**What is expected**
Somewhere below is a line with "yellow brick D1" and, later, a line with "brown brick D6:D8"; repeat those two lines and all the lines between them, exactly as they are.

**Data provided**
*****
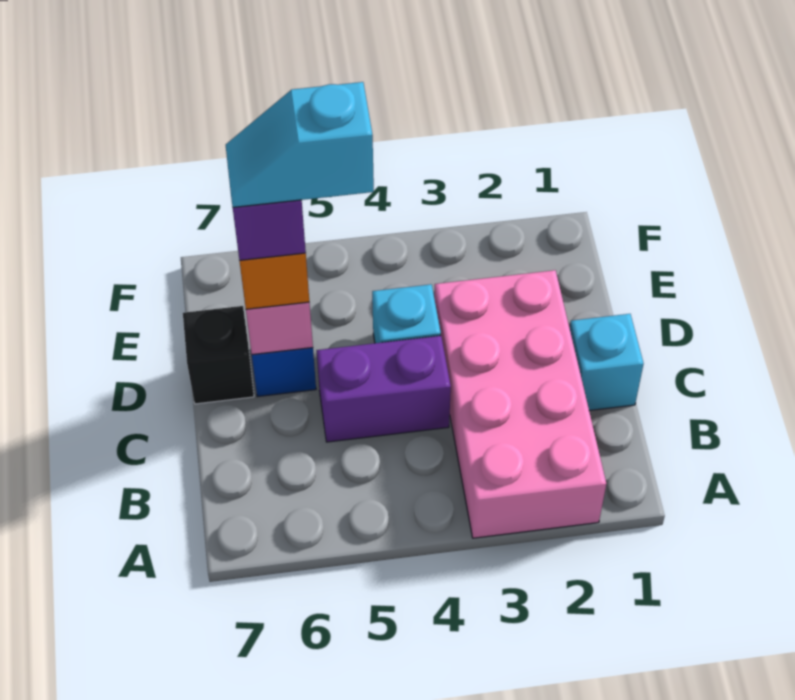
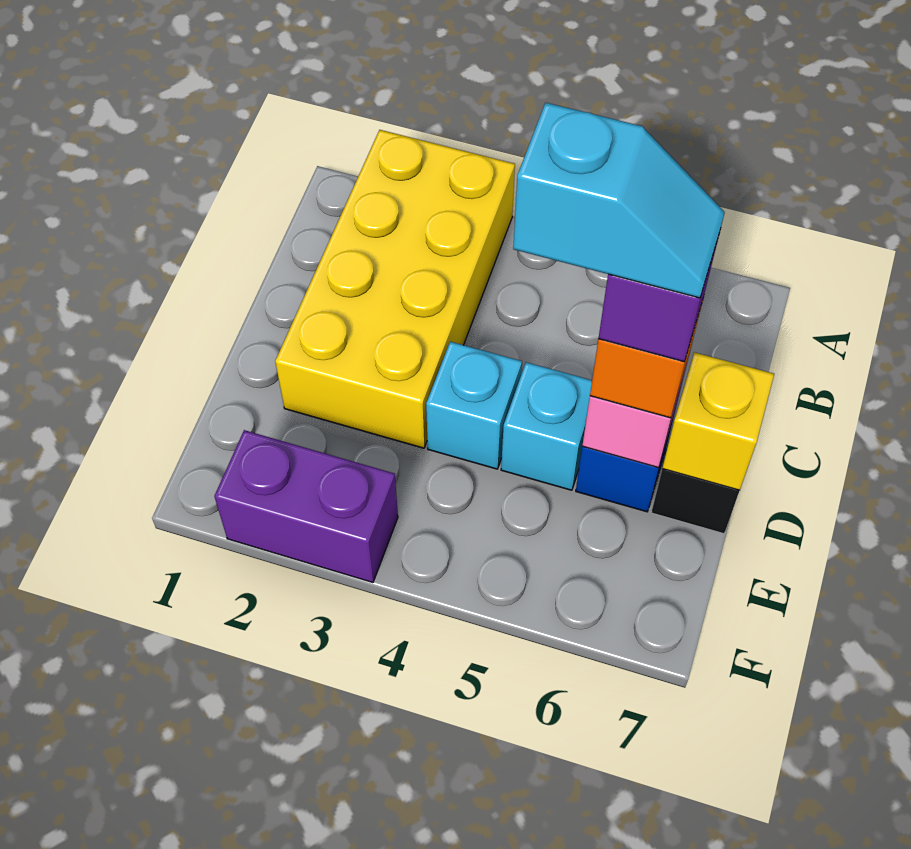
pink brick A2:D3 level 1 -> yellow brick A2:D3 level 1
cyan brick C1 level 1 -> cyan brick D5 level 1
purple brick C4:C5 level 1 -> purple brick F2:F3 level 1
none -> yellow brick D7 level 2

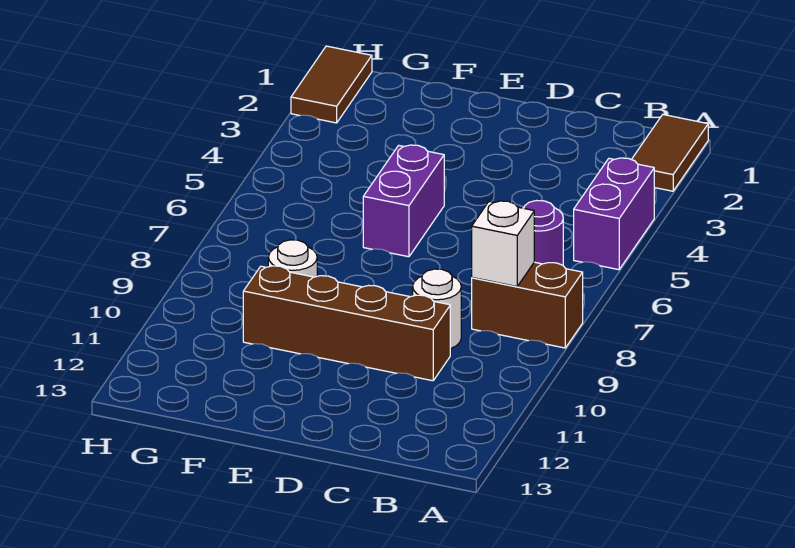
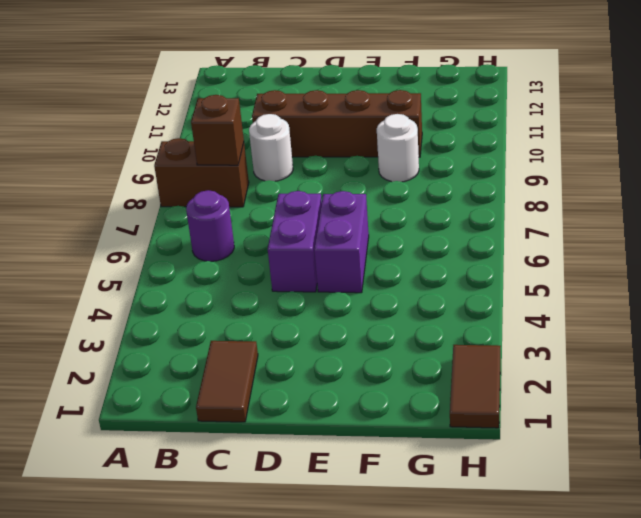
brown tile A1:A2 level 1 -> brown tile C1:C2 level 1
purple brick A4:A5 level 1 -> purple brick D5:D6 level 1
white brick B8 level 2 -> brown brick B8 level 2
*****
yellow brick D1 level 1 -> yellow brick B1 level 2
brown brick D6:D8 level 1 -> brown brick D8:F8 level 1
*****
**Answer box**
yellow brick D1 level 1 -> yellow brick B1 level 2
brown brick D6:D8 level 1 -> brown brick D8:F8 level 1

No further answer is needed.